(TASK STATEMENT): Rewrite the rows from the line containing "white fabric door at right is further" through the line containing "This screenshot has height=512, width=384. Identify", both included, as a JSON list of strings with one string per line and blank lines omitted.

(RECORDS SHOWN):

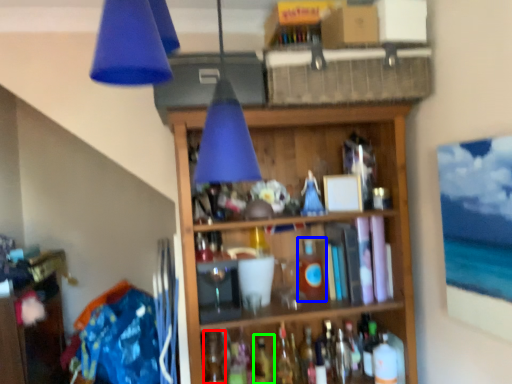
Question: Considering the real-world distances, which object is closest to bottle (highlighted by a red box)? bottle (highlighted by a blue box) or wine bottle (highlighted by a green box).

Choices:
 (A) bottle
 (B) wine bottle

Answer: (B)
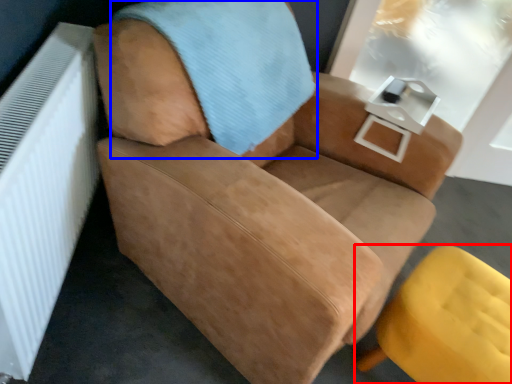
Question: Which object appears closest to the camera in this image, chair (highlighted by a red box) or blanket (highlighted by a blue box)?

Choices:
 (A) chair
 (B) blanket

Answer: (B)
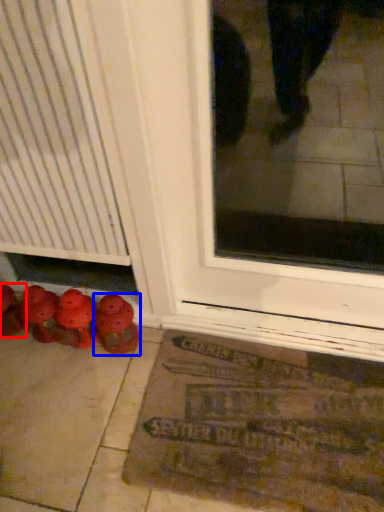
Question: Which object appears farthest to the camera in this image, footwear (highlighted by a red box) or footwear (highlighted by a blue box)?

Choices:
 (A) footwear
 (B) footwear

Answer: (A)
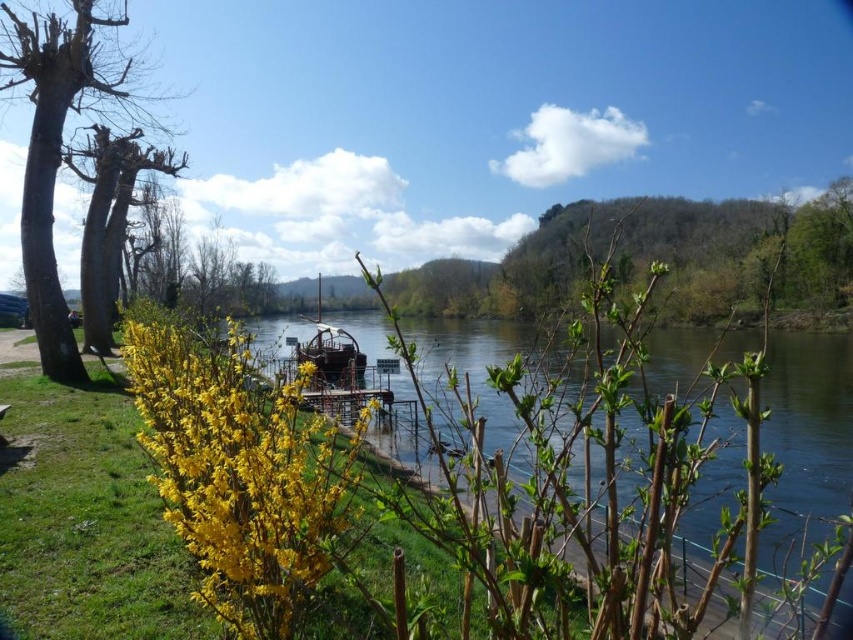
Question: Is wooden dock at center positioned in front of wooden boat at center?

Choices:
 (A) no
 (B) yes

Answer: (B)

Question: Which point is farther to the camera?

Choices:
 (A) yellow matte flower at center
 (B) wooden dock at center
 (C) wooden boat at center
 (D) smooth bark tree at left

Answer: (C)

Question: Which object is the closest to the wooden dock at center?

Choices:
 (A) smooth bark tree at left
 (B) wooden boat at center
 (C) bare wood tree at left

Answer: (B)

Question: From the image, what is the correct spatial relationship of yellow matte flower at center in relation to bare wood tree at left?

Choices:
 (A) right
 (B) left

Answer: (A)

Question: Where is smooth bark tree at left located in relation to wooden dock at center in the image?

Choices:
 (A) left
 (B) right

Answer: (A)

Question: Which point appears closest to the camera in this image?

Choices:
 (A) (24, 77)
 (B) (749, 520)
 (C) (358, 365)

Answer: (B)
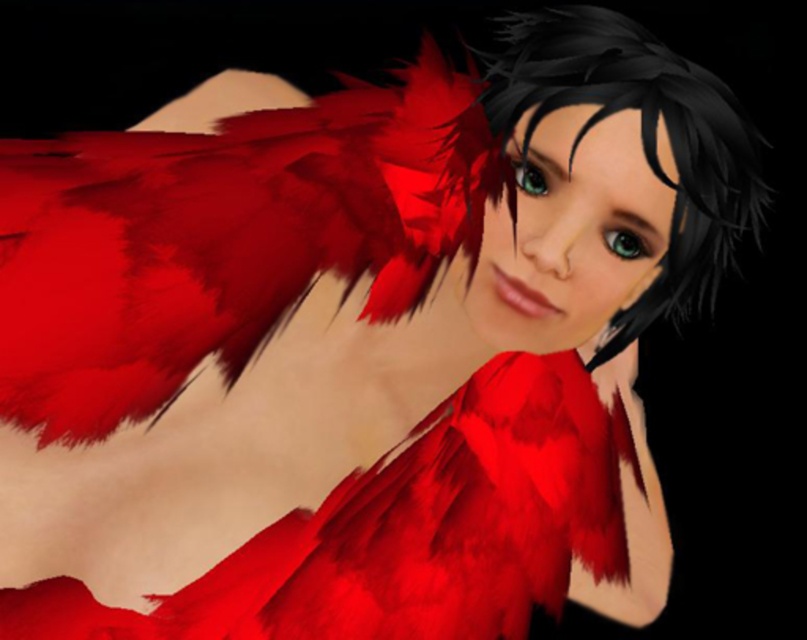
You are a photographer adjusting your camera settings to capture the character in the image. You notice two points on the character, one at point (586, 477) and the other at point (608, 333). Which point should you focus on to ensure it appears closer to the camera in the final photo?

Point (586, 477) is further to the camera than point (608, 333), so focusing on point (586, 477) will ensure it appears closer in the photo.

---

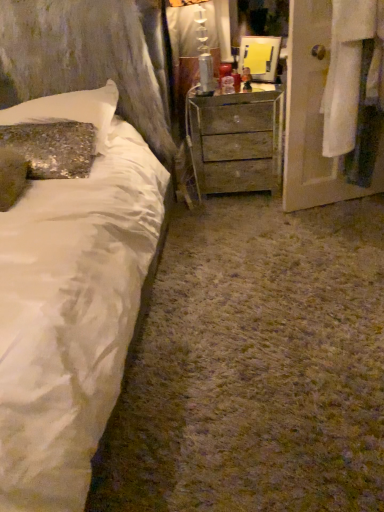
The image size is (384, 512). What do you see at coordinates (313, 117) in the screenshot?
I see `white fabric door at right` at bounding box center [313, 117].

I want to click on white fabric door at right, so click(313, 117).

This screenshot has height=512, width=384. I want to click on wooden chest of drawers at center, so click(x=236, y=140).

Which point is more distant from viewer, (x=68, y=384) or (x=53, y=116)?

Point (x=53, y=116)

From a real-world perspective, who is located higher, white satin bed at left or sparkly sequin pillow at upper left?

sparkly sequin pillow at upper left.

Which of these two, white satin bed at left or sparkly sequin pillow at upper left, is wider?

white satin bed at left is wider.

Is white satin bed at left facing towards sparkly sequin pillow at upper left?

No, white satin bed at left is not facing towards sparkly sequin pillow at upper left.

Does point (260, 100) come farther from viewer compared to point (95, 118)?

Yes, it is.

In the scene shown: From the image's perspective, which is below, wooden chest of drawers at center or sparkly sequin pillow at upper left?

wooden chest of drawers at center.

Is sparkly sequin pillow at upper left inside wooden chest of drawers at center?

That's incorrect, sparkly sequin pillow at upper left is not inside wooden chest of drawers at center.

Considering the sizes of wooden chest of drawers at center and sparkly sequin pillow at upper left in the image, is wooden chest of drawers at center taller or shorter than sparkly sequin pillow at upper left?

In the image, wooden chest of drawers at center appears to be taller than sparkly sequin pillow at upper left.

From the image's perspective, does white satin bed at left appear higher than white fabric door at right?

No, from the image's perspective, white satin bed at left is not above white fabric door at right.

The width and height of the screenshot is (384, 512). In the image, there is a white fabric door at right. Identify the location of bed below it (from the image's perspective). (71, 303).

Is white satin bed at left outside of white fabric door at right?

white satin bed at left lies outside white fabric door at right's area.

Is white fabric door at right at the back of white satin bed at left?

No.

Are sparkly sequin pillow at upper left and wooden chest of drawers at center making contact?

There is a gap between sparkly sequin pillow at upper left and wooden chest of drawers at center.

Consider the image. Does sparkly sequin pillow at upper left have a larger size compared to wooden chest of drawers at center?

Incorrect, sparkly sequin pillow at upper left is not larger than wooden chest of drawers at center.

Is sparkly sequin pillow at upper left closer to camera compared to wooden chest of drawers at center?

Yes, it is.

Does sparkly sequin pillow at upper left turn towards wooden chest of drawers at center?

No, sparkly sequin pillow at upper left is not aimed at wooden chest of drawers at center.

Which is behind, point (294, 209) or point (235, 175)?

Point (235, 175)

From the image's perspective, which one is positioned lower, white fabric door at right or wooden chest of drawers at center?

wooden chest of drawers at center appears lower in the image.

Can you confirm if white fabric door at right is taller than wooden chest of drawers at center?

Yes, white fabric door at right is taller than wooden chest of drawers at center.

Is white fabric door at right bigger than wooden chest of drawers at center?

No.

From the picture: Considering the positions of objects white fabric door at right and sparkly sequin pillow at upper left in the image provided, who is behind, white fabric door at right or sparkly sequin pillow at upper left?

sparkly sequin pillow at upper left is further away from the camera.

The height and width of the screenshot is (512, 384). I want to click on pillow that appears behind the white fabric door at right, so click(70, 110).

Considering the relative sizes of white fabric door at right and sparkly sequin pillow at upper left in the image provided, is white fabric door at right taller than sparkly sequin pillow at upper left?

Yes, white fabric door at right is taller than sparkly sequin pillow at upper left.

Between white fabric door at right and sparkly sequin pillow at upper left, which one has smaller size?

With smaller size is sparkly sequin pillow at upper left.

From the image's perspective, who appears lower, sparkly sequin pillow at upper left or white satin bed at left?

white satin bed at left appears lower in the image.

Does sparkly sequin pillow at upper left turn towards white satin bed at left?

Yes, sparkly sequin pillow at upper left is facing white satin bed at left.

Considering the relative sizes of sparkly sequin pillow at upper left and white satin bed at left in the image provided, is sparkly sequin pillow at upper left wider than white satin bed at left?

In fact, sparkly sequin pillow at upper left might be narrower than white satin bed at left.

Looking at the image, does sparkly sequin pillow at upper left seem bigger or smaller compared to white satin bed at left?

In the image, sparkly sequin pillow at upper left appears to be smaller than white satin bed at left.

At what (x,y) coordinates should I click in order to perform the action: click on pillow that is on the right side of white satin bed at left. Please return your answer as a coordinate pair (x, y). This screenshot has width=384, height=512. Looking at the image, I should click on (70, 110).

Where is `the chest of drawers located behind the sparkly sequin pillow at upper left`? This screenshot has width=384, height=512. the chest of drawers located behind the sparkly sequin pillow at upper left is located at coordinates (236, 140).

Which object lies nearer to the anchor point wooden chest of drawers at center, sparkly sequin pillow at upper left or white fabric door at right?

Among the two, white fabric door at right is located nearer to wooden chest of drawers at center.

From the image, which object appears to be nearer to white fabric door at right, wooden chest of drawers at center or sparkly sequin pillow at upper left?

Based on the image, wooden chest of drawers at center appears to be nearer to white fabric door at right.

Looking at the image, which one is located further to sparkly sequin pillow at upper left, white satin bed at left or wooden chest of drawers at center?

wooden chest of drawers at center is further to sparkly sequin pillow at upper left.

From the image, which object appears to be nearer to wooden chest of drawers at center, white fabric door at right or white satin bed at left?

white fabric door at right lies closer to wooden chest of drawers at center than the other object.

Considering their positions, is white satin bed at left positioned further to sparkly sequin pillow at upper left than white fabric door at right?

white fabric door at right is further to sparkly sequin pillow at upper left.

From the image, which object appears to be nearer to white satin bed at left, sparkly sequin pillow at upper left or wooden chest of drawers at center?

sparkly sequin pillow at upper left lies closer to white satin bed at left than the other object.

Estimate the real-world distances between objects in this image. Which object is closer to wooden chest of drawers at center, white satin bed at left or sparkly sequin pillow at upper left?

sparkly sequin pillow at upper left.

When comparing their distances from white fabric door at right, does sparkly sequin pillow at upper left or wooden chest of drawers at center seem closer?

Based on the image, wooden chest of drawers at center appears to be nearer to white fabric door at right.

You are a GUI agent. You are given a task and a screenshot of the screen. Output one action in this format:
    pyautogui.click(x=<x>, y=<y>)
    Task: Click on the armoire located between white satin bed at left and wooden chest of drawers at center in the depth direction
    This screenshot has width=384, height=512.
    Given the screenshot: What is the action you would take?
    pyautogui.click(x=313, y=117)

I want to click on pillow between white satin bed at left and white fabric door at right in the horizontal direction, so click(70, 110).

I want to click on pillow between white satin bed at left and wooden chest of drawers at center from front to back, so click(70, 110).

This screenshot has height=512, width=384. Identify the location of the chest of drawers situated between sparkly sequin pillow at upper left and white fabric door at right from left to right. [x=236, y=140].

(SOLUTION TO THE EXERCISE):
[
  "white fabric door at right is further to sparkly sequin pillow at upper left.",
  "From the image, which object appears to be nearer to white satin bed at left, sparkly sequin pillow at upper left or wooden chest of drawers at center?",
  "sparkly sequin pillow at upper left lies closer to white satin bed at left than the other object.",
  "Estimate the real-world distances between objects in this image. Which object is closer to wooden chest of drawers at center, white satin bed at left or sparkly sequin pillow at upper left?",
  "sparkly sequin pillow at upper left.",
  "When comparing their distances from white fabric door at right, does sparkly sequin pillow at upper left or wooden chest of drawers at center seem closer?",
  "Based on the image, wooden chest of drawers at center appears to be nearer to white fabric door at right.",
  "You are a GUI agent. You are given a task and a screenshot of the screen. Output one action in this format:",
  "    pyautogui.click(x=<x>, y=<y>)",
  "    Task: Click on the armoire located between white satin bed at left and wooden chest of drawers at center in the depth direction",
  "    This screenshot has width=384, height=512.",
  "    Given the screenshot: What is the action you would take?",
  "    pyautogui.click(x=313, y=117)",
  "I want to click on pillow between white satin bed at left and white fabric door at right in the horizontal direction, so click(70, 110).",
  "I want to click on pillow between white satin bed at left and wooden chest of drawers at center from front to back, so click(70, 110).",
  "This screenshot has height=512, width=384. Identify the location of the chest of drawers situated between sparkly sequin pillow at upper left and white fabric door at right from left to right. [x=236, y=140]."
]